Directions for this task -> A word-for-word transcript of the closing lines is required: from the one with "purple camera [84,154,158,205] -> none" through the final line of the data.
::: Dataset records :::
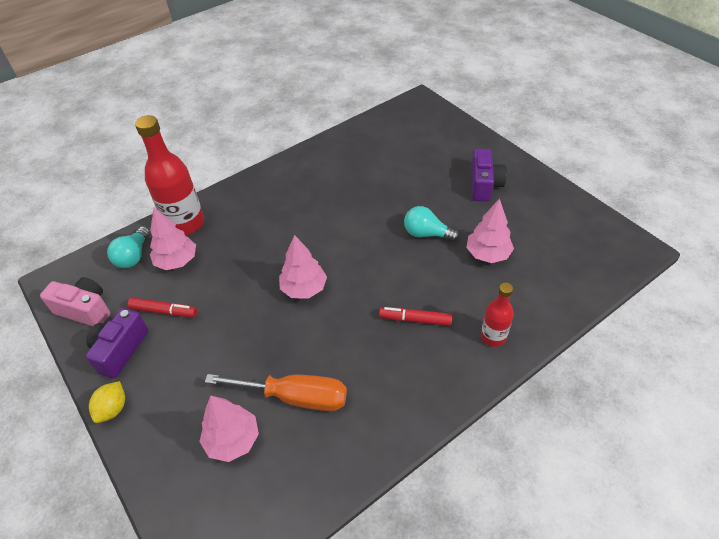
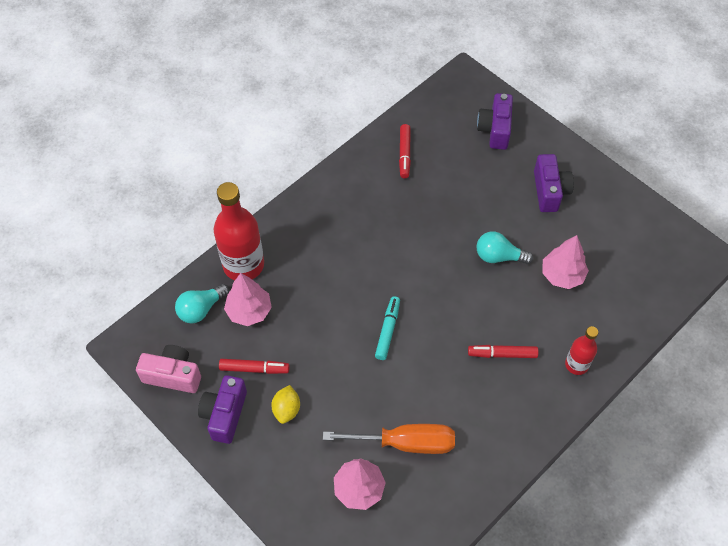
camera: 10 degrees left, 10 degrees up
yellow lemon [89,381,125,423] -> yellow lemon moved to [271,385,300,424]
turquoise light bulb [107,226,150,268] -> turquoise light bulb turned 45 degrees clockwise [175,284,229,324]
pink tree [279,235,327,299] -> turquoise marker [375,296,400,360]
none -> red marker [399,124,411,178]
none -> purple camera [477,93,513,150]

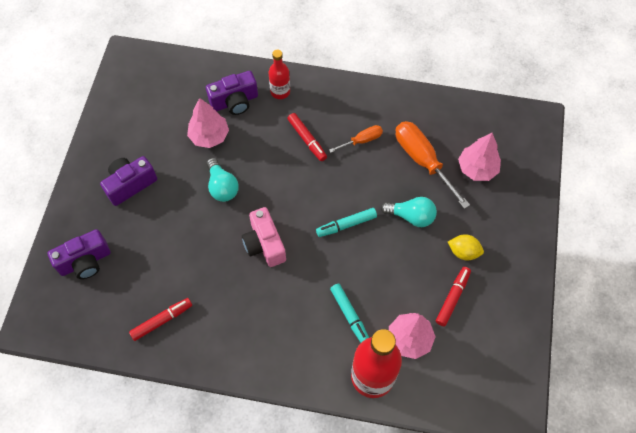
camera: 125 degrees left, 5 degrees up
pink camera [136,345,201,393] -> pink camera moved to [242,207,286,267]
turquoise light bulb [175,284,229,324] -> turquoise light bulb moved to [381,197,437,227]
purple camera [198,375,247,444] -> purple camera moved to [206,71,258,115]
red marker [219,359,290,374] -> red marker turned 60 degrees clockwise [436,267,471,326]
yellow lemon [271,385,300,424] -> yellow lemon turned 45 degrees clockwise [448,234,484,260]
none -> orange screwdriver [329,125,383,153]
none -> turquoise marker [330,284,369,343]

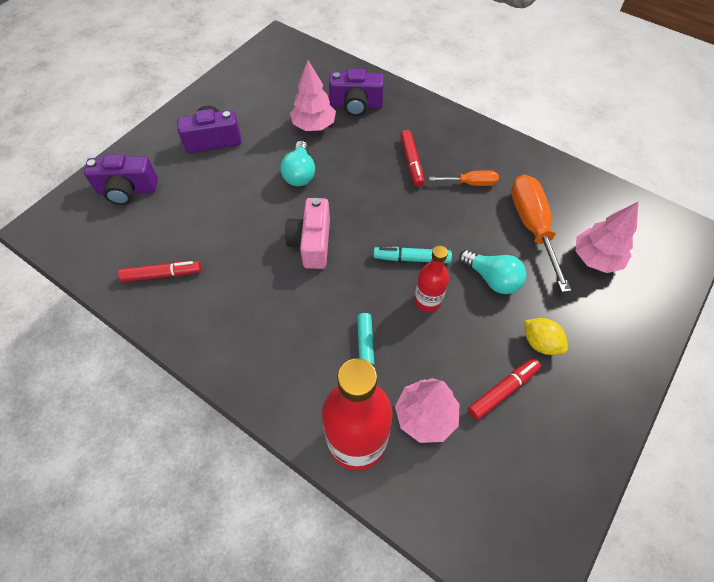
camera: 25 degrees right, 5 degrees down
red bottle [269,50,290,99] -> red bottle moved to [414,246,449,312]

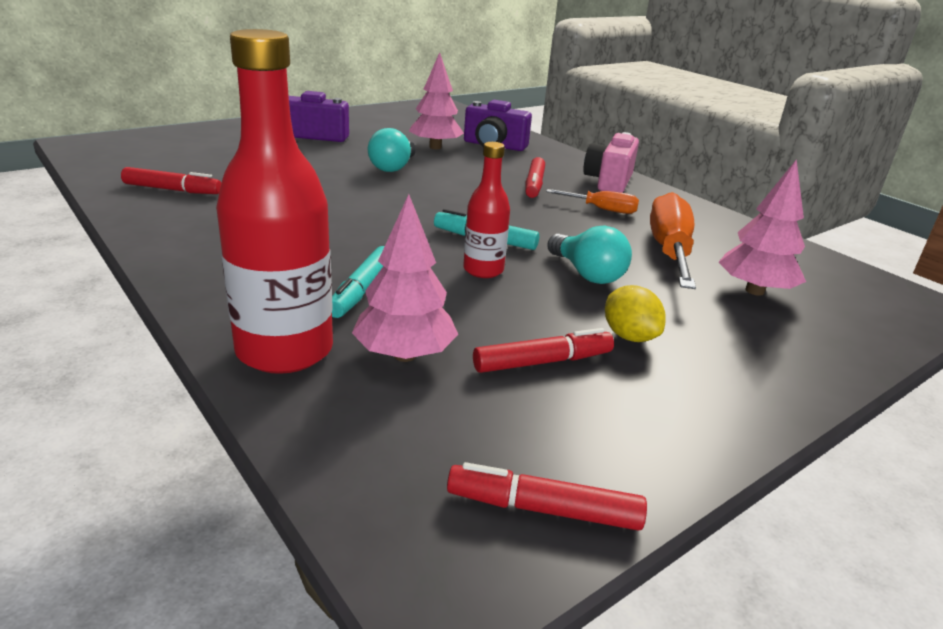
camera: 15 degrees right, 30 degrees down
purple camera [84,154,158,205] -> none
pink camera [285,198,330,269] -> pink camera moved to [583,132,639,193]
none -> red marker [447,462,647,531]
:::
Solution to this task ->
purple camera [84,154,158,205] -> none
pink camera [285,198,330,269] -> pink camera moved to [583,132,639,193]
none -> red marker [447,462,647,531]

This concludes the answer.